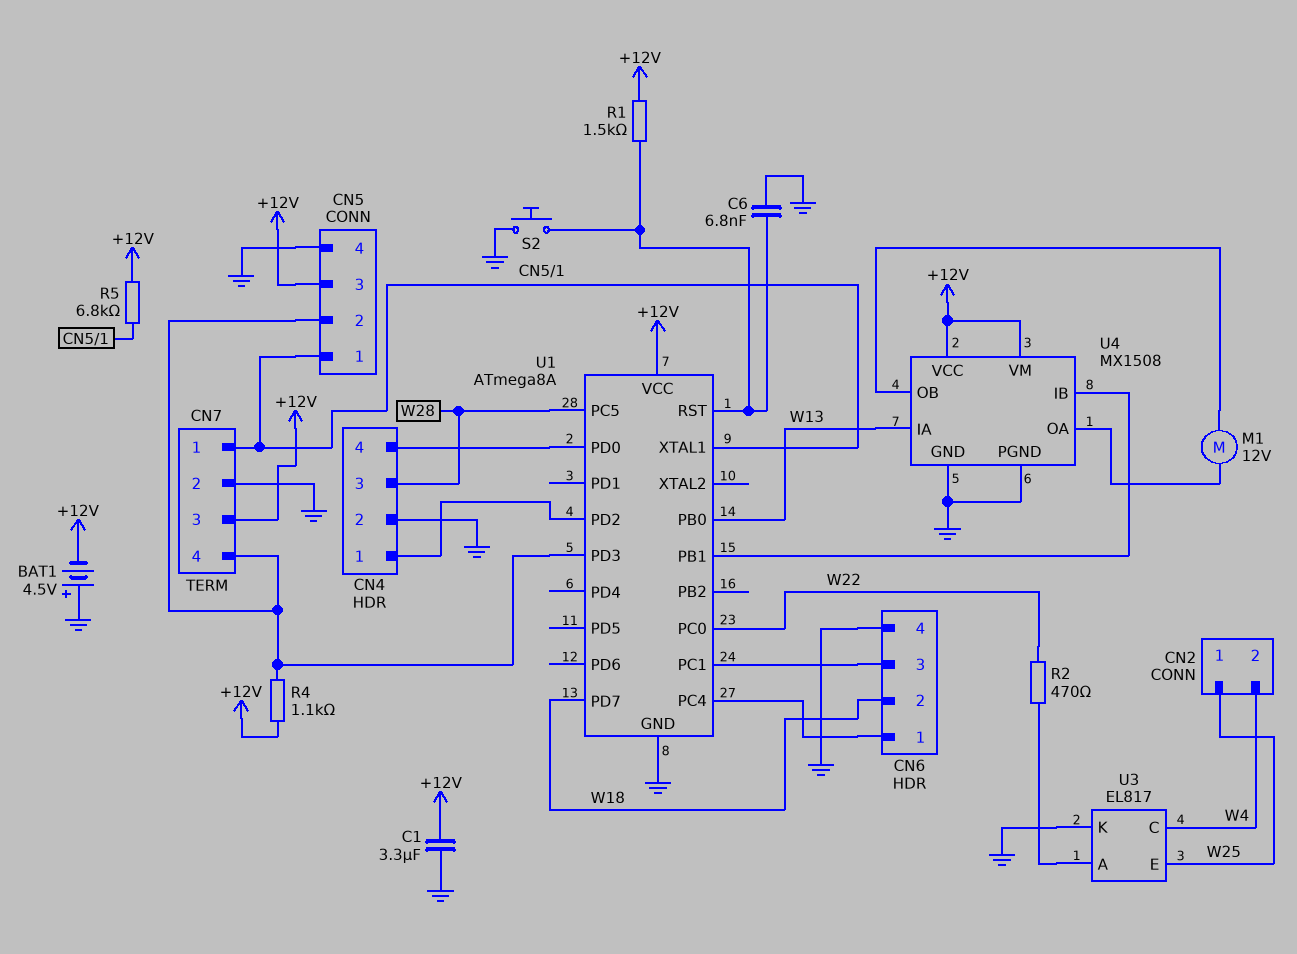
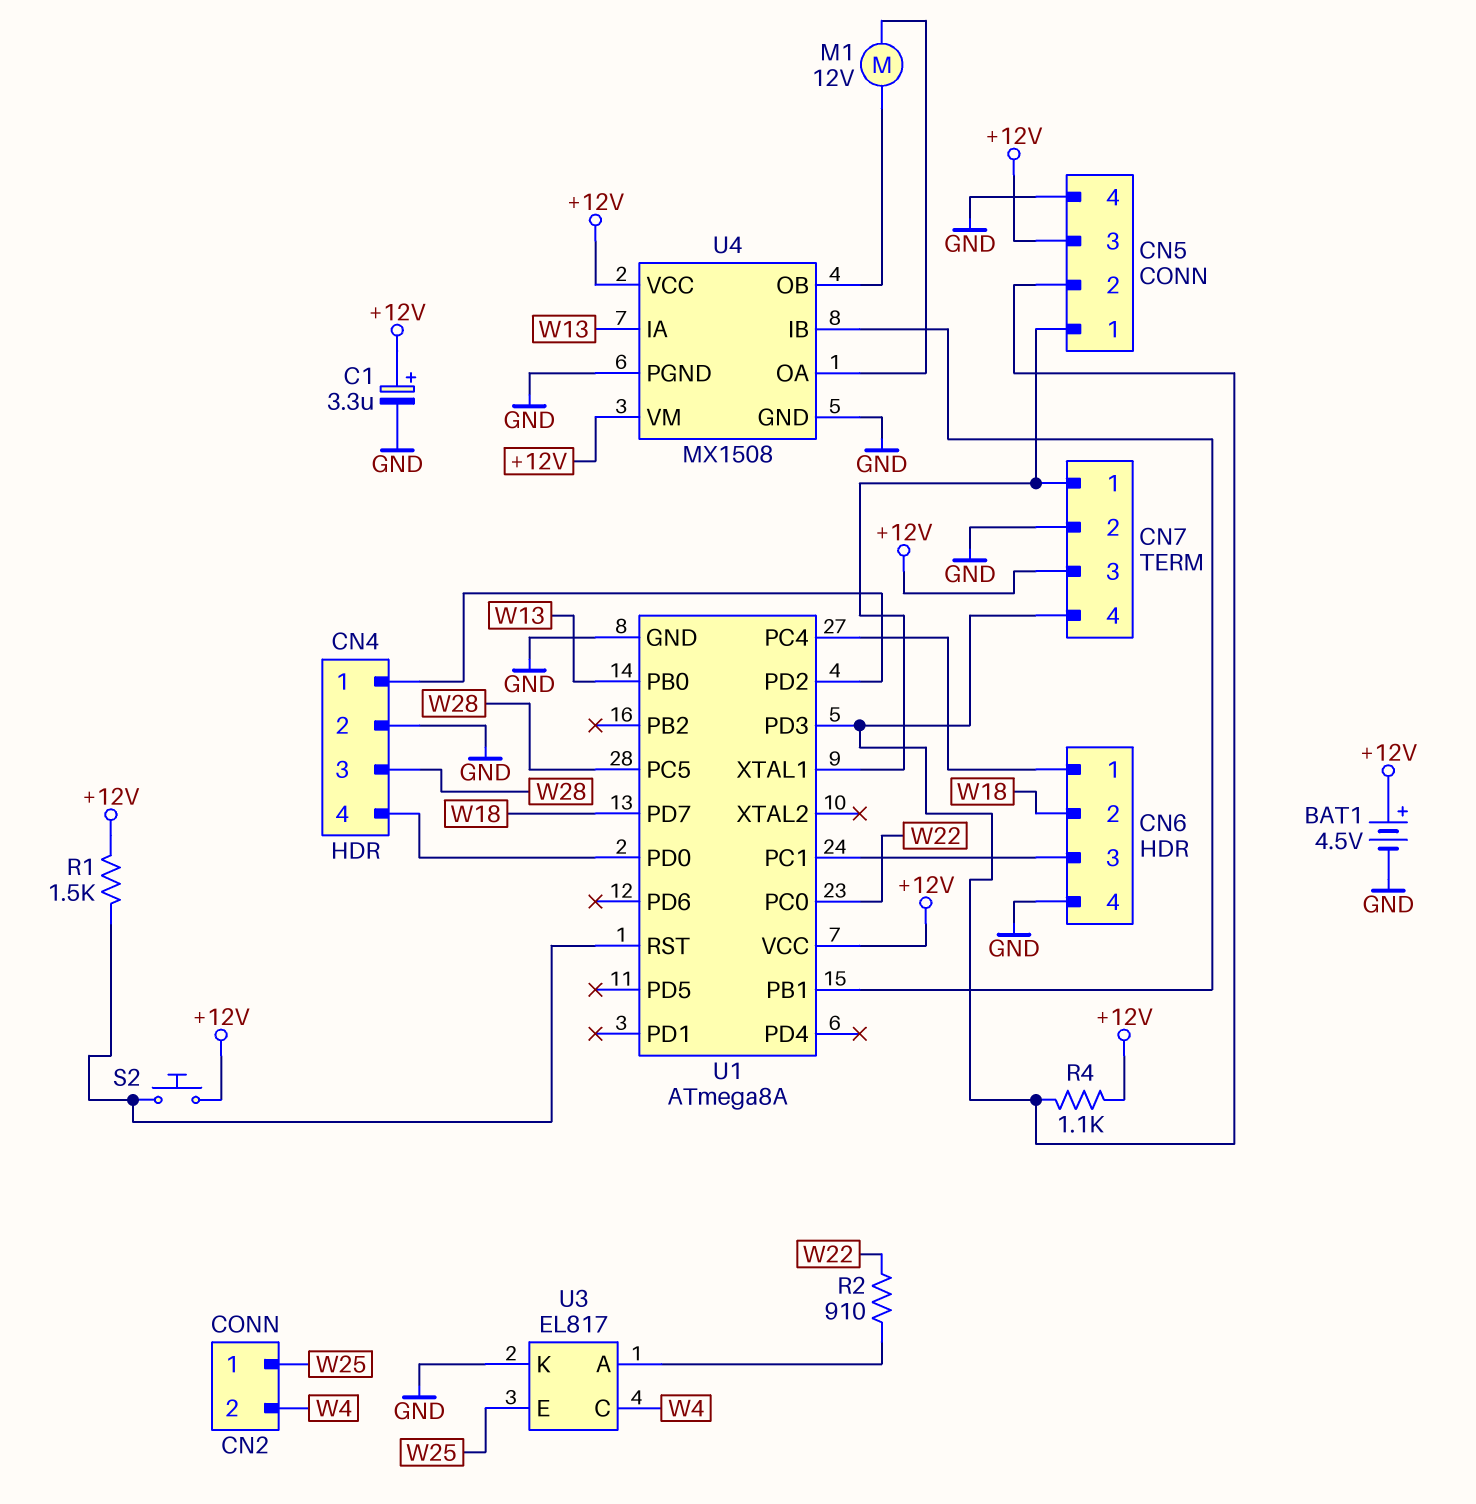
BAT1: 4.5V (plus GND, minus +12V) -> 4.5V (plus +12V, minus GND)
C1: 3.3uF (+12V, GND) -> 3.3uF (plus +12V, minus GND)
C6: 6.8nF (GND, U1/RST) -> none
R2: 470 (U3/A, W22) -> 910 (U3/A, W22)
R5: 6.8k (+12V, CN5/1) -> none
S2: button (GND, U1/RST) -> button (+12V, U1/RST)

^^^^^^^^^^^^^^^^

# Work order
Write the lines out again exactly, beginning at the line that contains "C1: 3.3uF (+12V, GND)" and stopping only at the final line of the listing above.

# Response to this task
C1: 3.3uF (+12V, GND) -> 3.3uF (plus +12V, minus GND)
C6: 6.8nF (GND, U1/RST) -> none
R2: 470 (U3/A, W22) -> 910 (U3/A, W22)
R5: 6.8k (+12V, CN5/1) -> none
S2: button (GND, U1/RST) -> button (+12V, U1/RST)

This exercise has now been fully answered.